= Exercise =
When you reach the line containing "DIGITS pin DIO: D3 -> A6", begin copying exactly, and keep going through the last line of the records below, copying nothing before it.

= Records for the exercise =
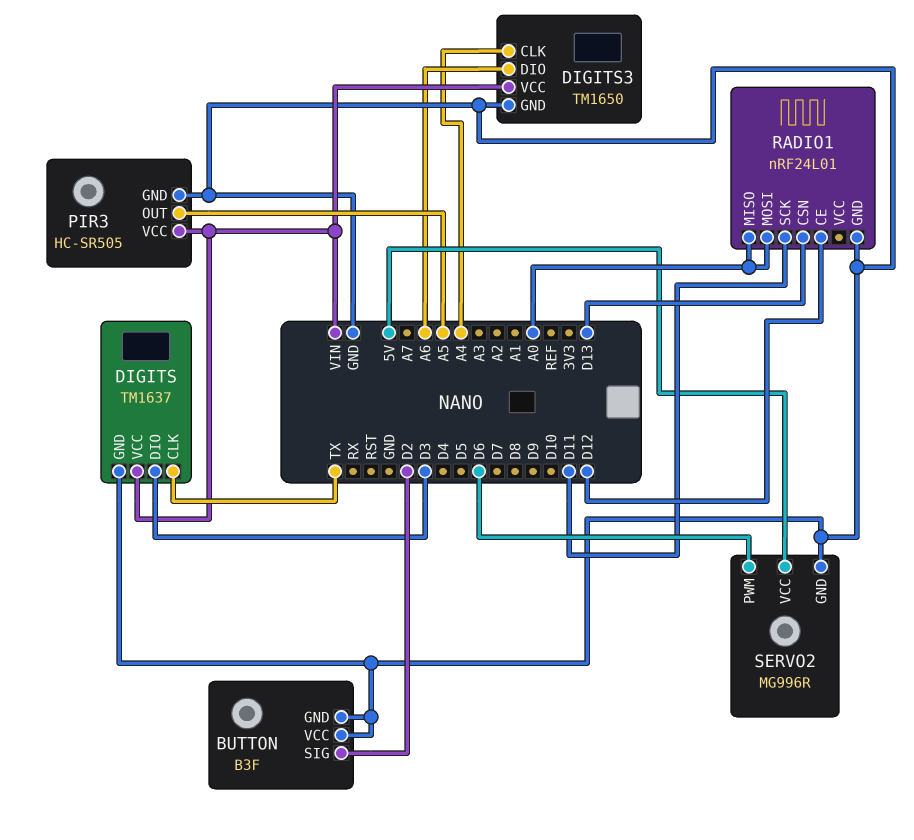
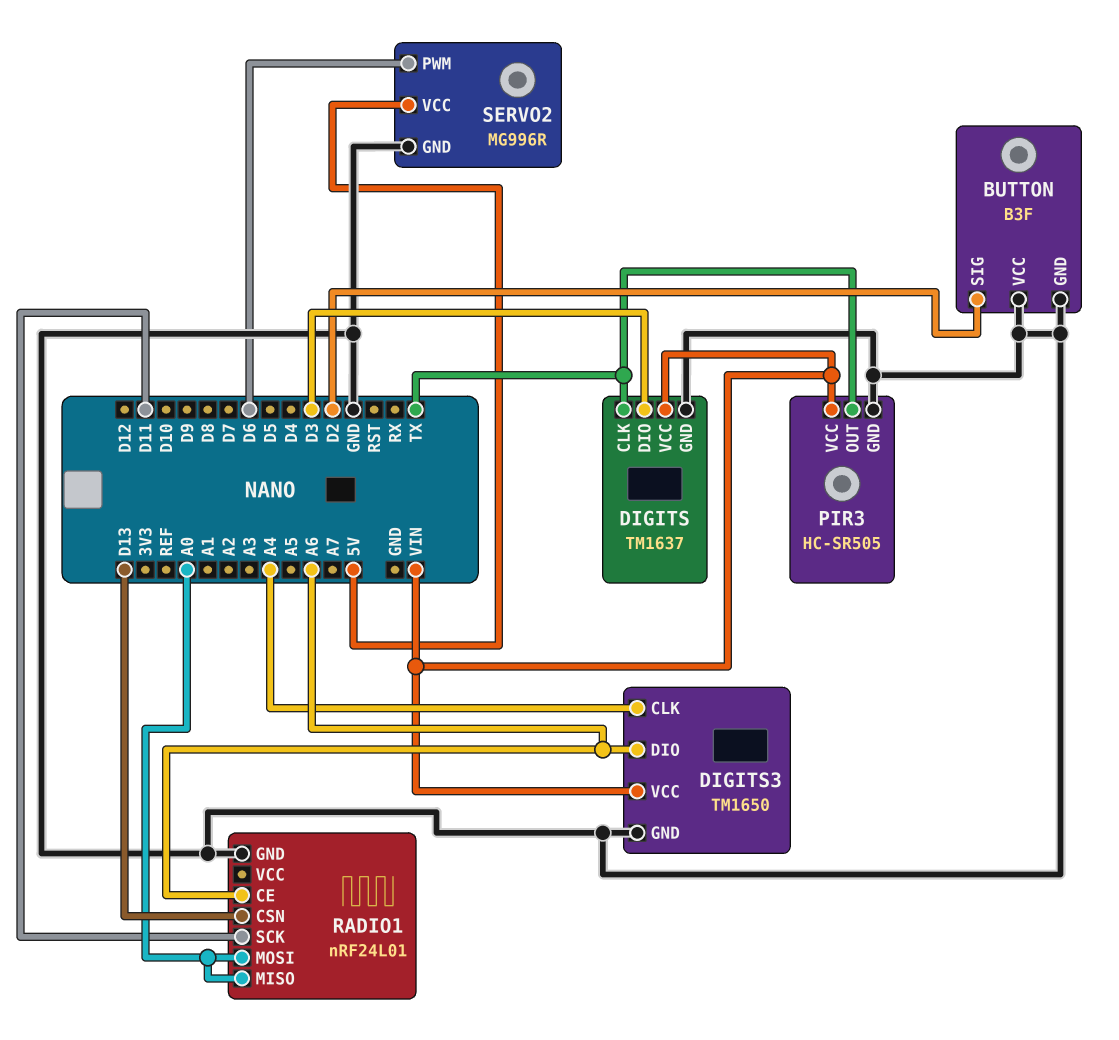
PIR3 pin OUT: A5 -> TX
RADIO1 pin CE: D12 -> A6

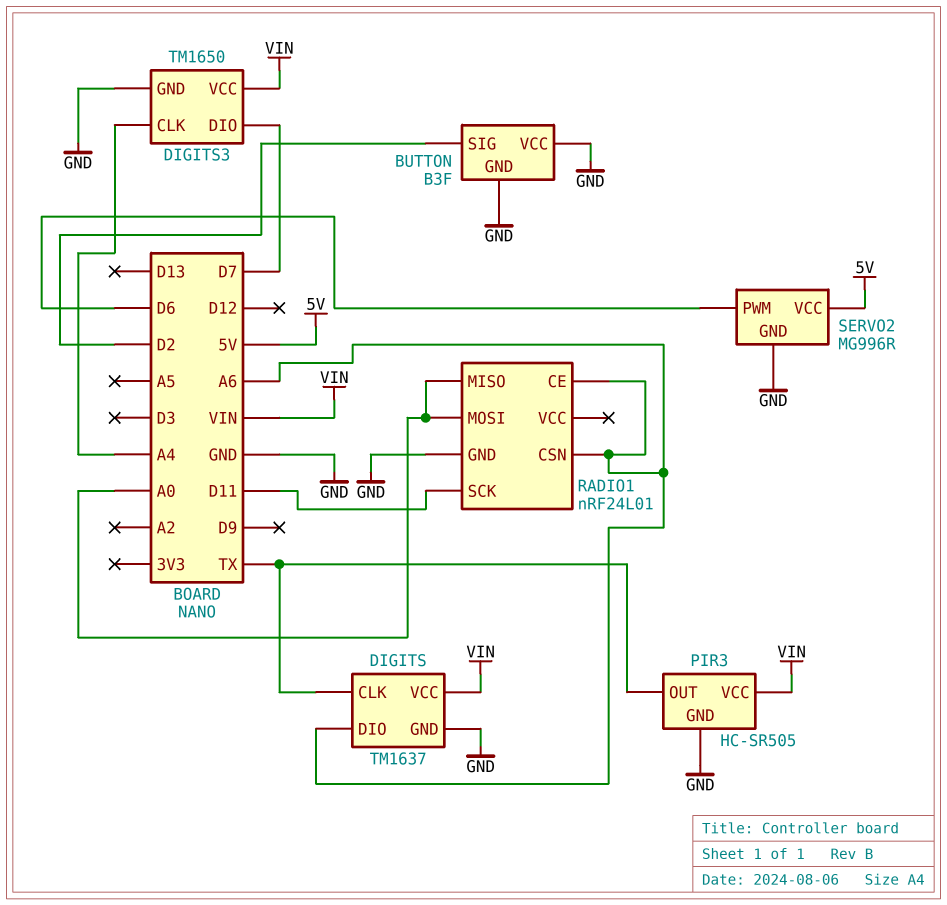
DIGITS pin DIO: D3 -> A6
DIGITS3 pin DIO: A6 -> D7
RADIO1 pin CSN: D13 -> A6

= Answer for this exercise =
DIGITS pin DIO: D3 -> A6
DIGITS3 pin DIO: A6 -> D7
RADIO1 pin CSN: D13 -> A6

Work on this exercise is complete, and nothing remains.